↓↓↓

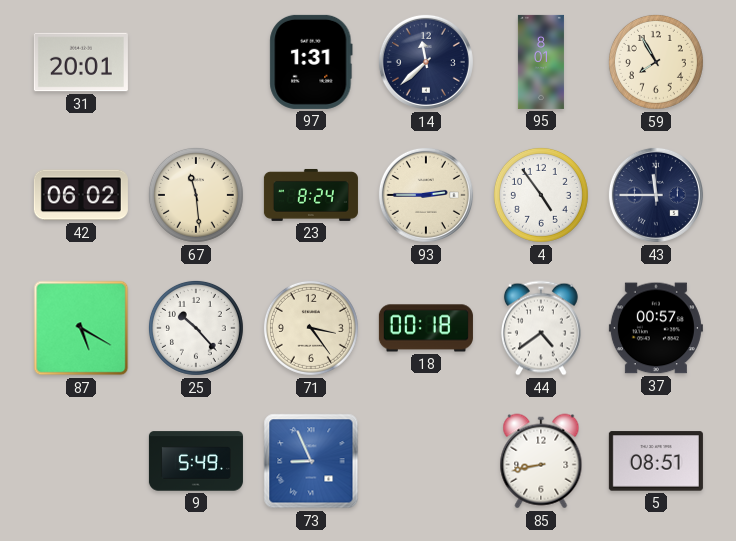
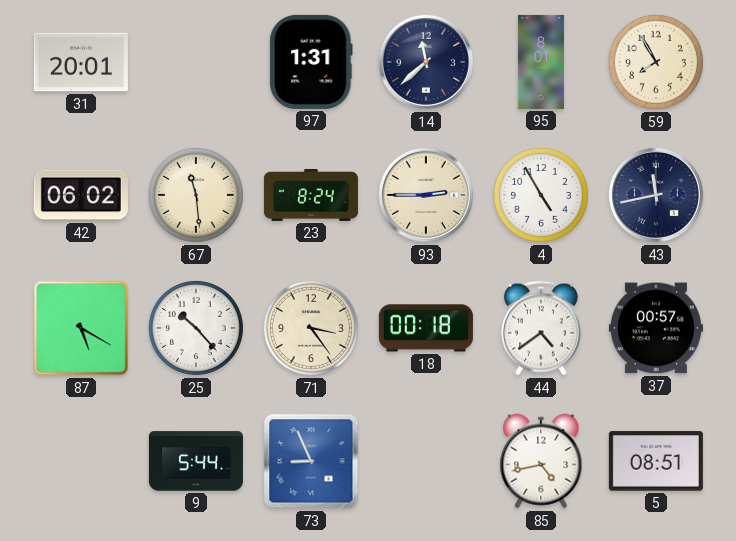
4: 4:54 -> 4:55
43: 11:45 -> 11:43
9: 5:49 -> 5:44
85: 8:43 -> 4:43
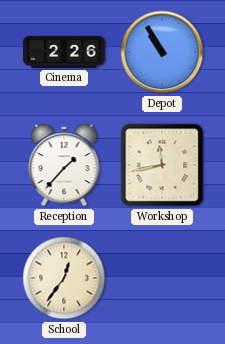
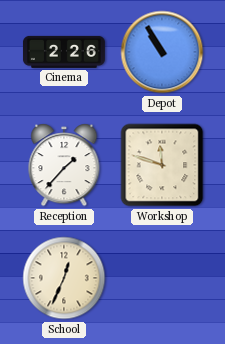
Workshop: 11:43 -> 11:48
School: 12:36 -> 12:34
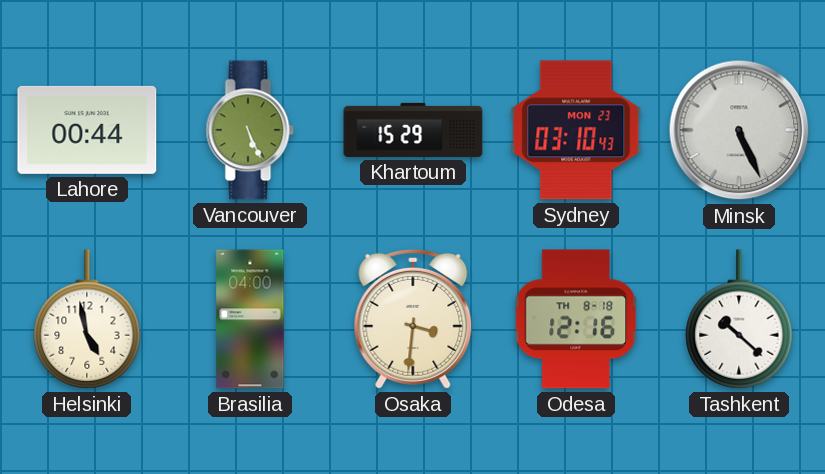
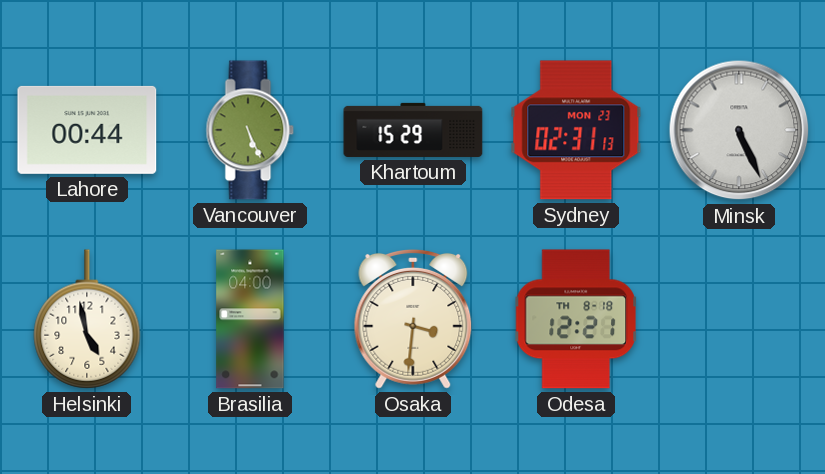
Sydney: 03:10 -> 02:31
Odesa: 12:16 -> 12:21
Tashkent: 10:22 -> none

↑↑↑

§ **EXERCISE GOAL**
Copy every line of text in the records above character for character, keeping their order. Leave the pictures out of your answer.

§ **TASK RESULT**
4: 4:54 -> 4:55
43: 11:45 -> 11:43
9: 5:49 -> 5:44
85: 8:43 -> 4:43
Workshop: 11:43 -> 11:48
School: 12:36 -> 12:34
Sydney: 03:10 -> 02:31
Odesa: 12:16 -> 12:21
Tashkent: 10:22 -> none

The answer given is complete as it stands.